#### WRITTEN TASK
Scan the data below for the string "none". Copy every line where it appears.

#### DATA RECORDS

━━━━━━━━

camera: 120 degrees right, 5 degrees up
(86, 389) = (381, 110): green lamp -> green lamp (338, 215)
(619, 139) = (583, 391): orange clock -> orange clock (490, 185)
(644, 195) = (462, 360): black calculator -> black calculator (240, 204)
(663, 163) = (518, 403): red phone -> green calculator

━━━━━━━━

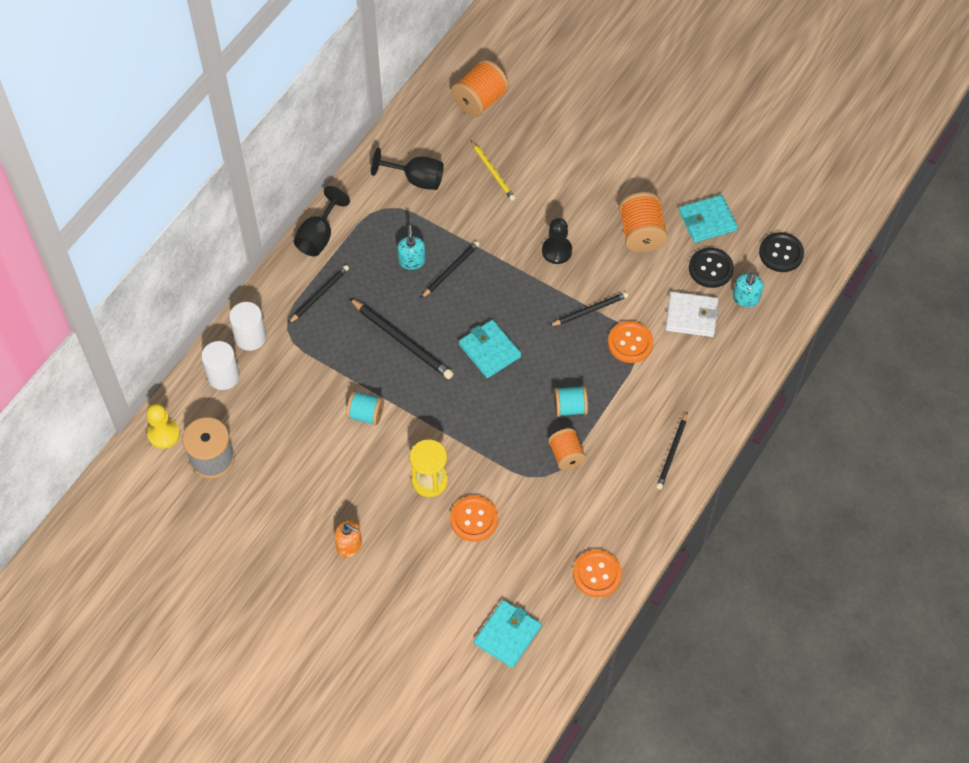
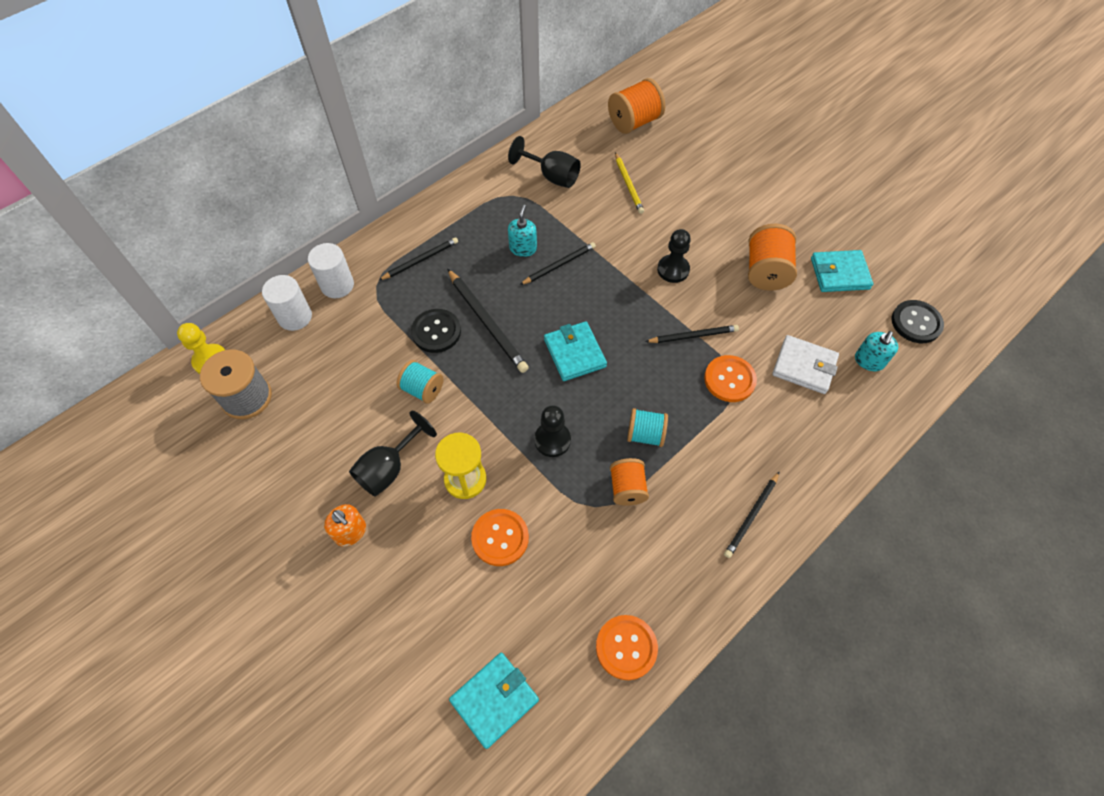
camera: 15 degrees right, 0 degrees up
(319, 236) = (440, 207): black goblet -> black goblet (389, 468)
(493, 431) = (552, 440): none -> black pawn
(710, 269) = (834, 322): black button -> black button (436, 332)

━━━━━━━━

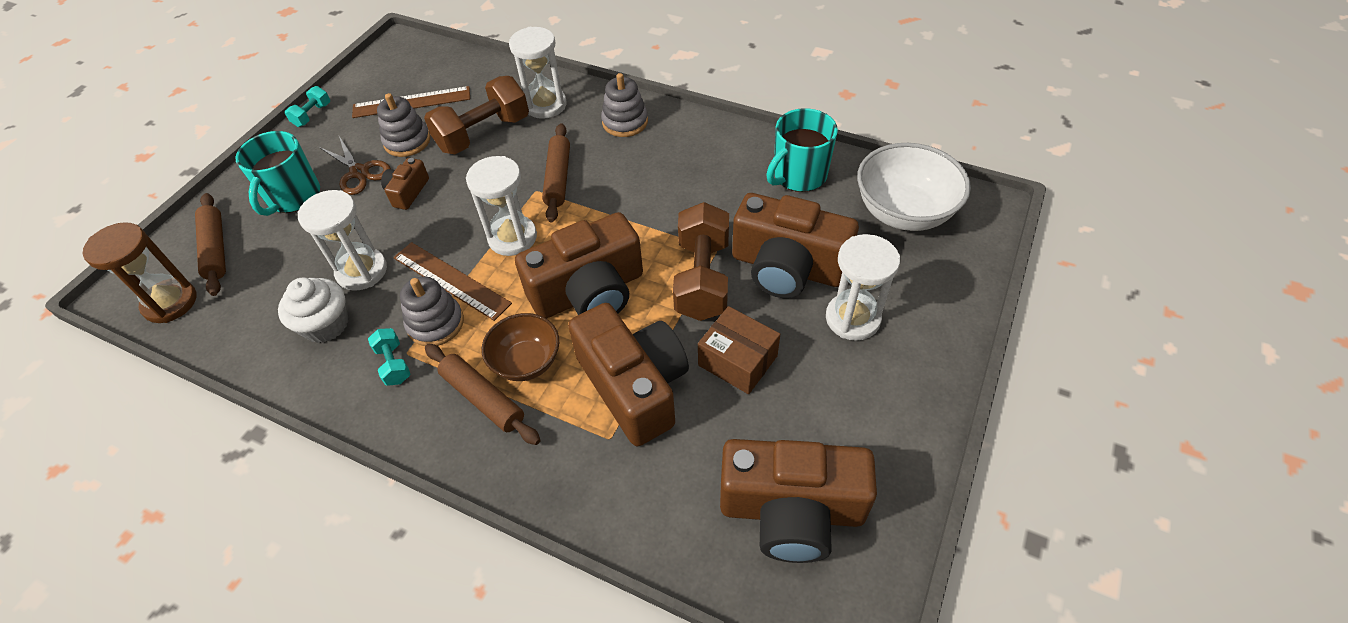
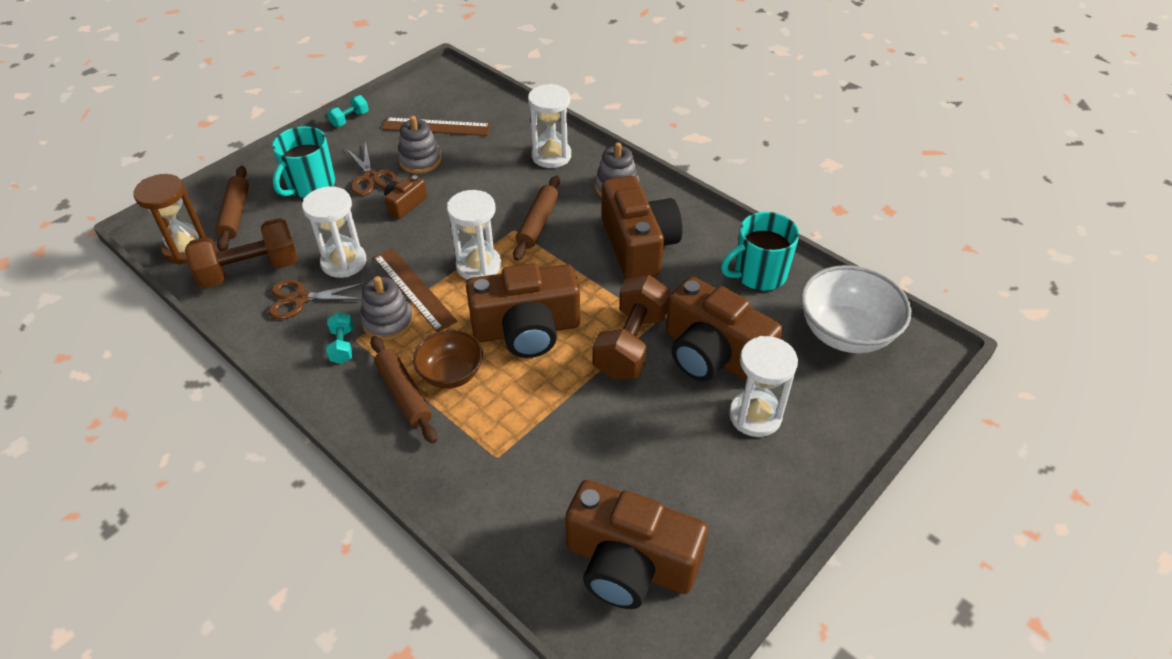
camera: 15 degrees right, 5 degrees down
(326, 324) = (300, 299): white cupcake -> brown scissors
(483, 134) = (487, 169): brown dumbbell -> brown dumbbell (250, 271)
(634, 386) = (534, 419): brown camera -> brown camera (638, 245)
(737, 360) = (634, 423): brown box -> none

━━━━━━━━

#### RESULT
(493, 431) = (552, 440): none -> black pawn
(737, 360) = (634, 423): brown box -> none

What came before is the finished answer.